* _WORK INSTRUCTIONS_:
Determine how many lines of the listing below hold the string "gone". Reply only with the number.

* _MATERIAL SUPPLIED_:
━━━━━━━━━━━━━━━━━━━━

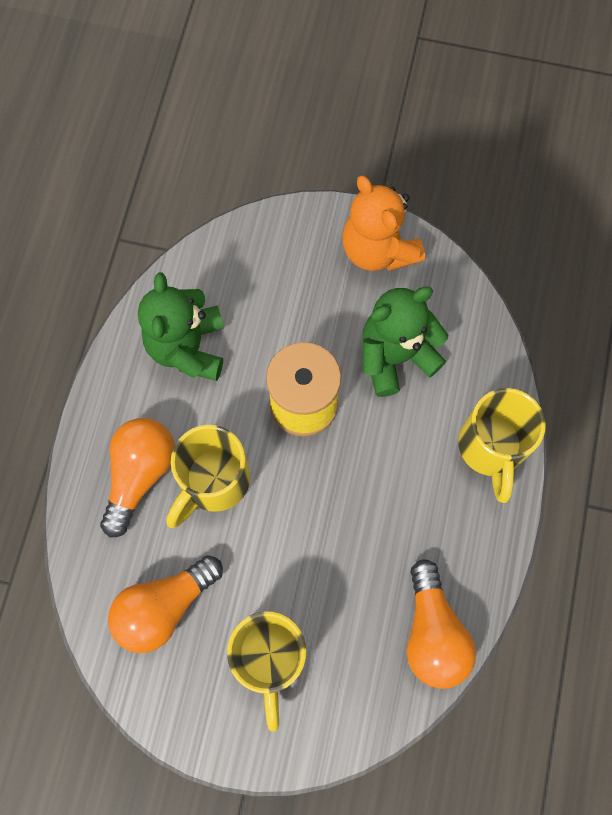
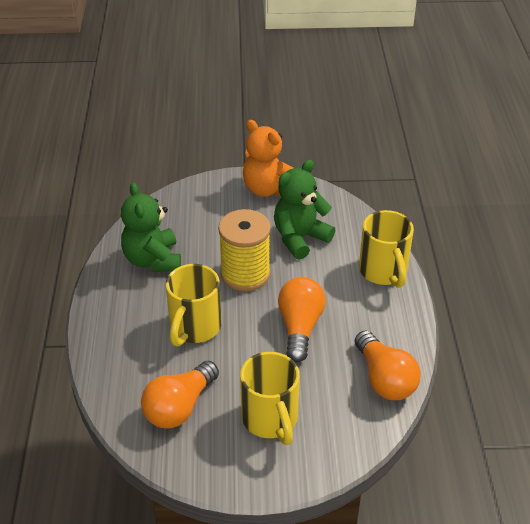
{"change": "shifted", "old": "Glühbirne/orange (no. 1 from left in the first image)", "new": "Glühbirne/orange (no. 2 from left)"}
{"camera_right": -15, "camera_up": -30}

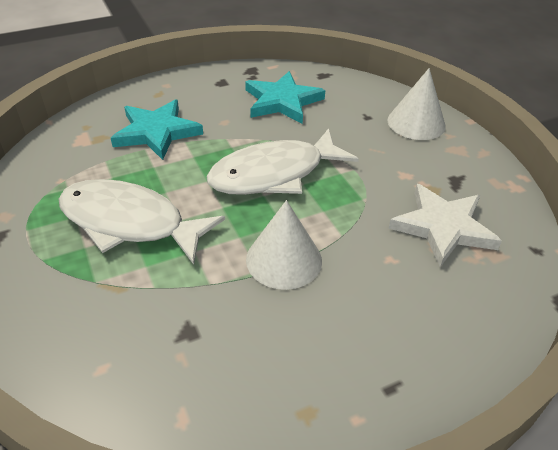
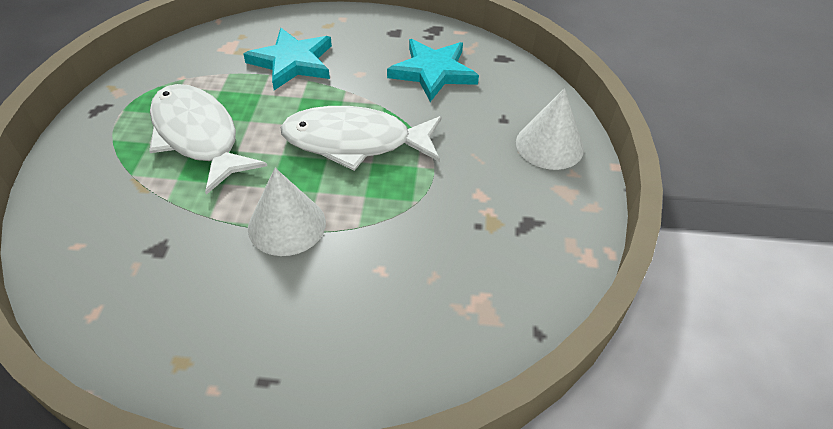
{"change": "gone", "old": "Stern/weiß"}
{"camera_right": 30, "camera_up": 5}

━━━━━━━━━━━━━━━━━━━━

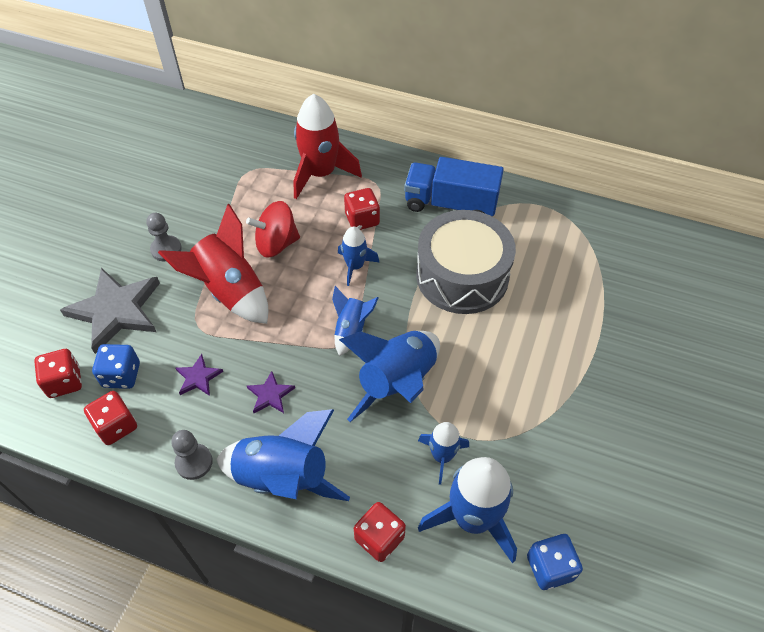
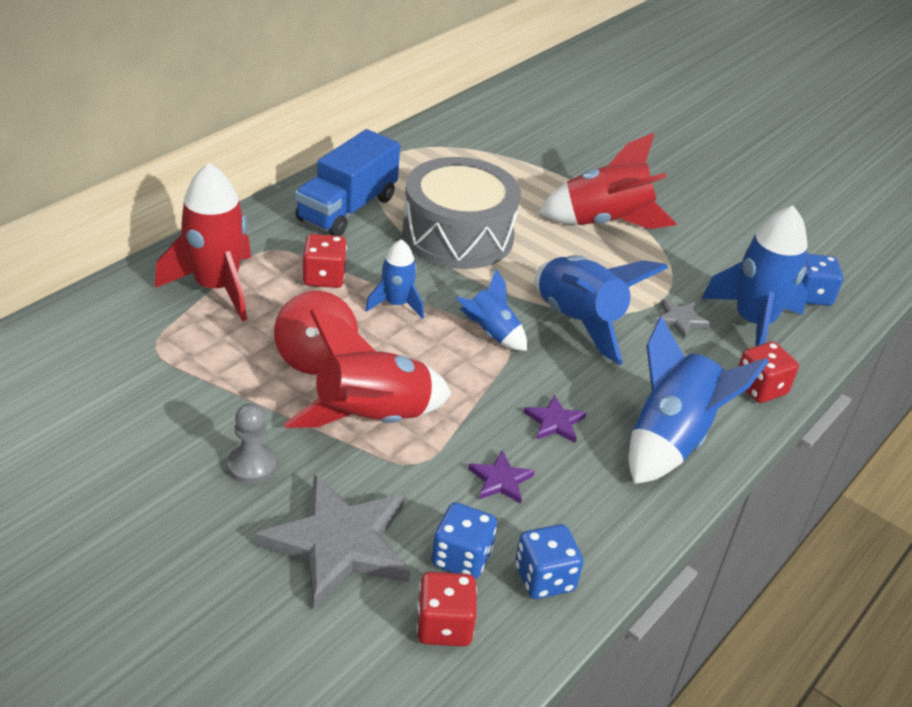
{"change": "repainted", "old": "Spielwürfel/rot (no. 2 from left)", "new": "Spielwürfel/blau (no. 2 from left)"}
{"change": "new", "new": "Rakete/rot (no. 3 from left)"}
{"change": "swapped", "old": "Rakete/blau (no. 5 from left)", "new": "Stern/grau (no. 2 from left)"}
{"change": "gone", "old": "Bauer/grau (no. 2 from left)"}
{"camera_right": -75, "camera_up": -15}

━━━━━━━━━━━━━━━━━━━━

* _ANSWER SECTION_:
2